*Information shown*
╭──

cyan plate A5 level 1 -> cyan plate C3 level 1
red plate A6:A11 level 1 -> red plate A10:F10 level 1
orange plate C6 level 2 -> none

╰──
╭──

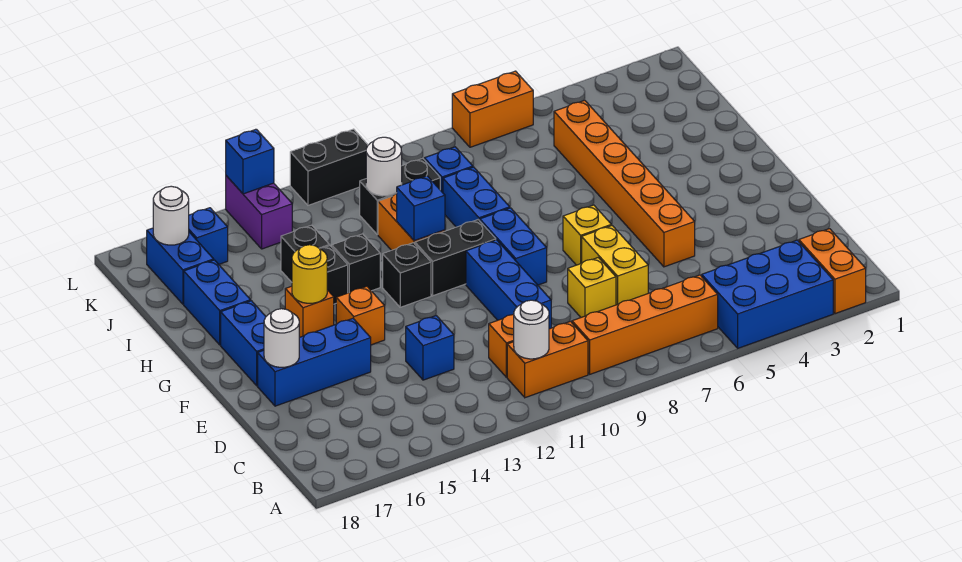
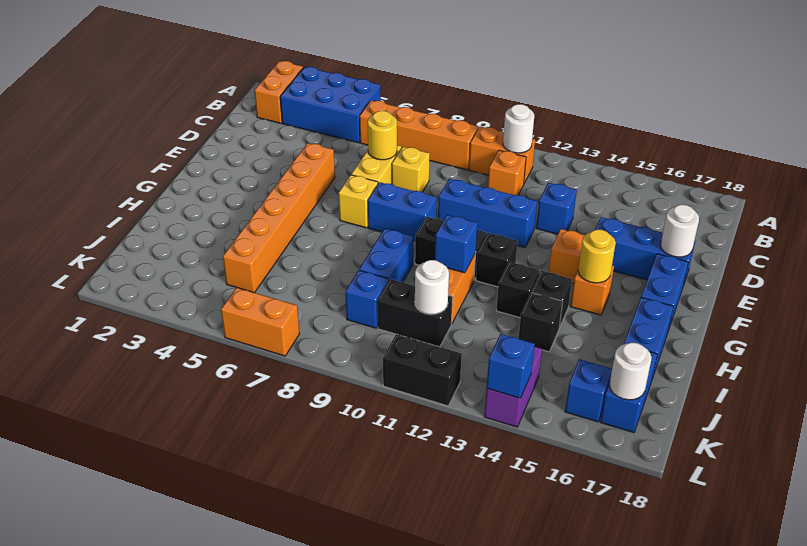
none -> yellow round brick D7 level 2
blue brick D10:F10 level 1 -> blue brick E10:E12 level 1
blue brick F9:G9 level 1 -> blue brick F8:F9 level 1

╰──
╭──

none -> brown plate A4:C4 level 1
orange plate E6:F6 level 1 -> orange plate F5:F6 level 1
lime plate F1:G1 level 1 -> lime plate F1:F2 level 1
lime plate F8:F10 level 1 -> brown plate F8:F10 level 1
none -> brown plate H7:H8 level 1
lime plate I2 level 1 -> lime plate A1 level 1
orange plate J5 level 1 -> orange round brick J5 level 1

╰──

*Work to complete*
In the listing above, find the line with "orange plate E6:F6" and the line with "orange plate J5", then print exactly those two lines and every line between them, and nothing more.

*Solution for this task*
orange plate E6:F6 level 1 -> orange plate F5:F6 level 1
lime plate F1:G1 level 1 -> lime plate F1:F2 level 1
lime plate F8:F10 level 1 -> brown plate F8:F10 level 1
none -> brown plate H7:H8 level 1
lime plate I2 level 1 -> lime plate A1 level 1
orange plate J5 level 1 -> orange round brick J5 level 1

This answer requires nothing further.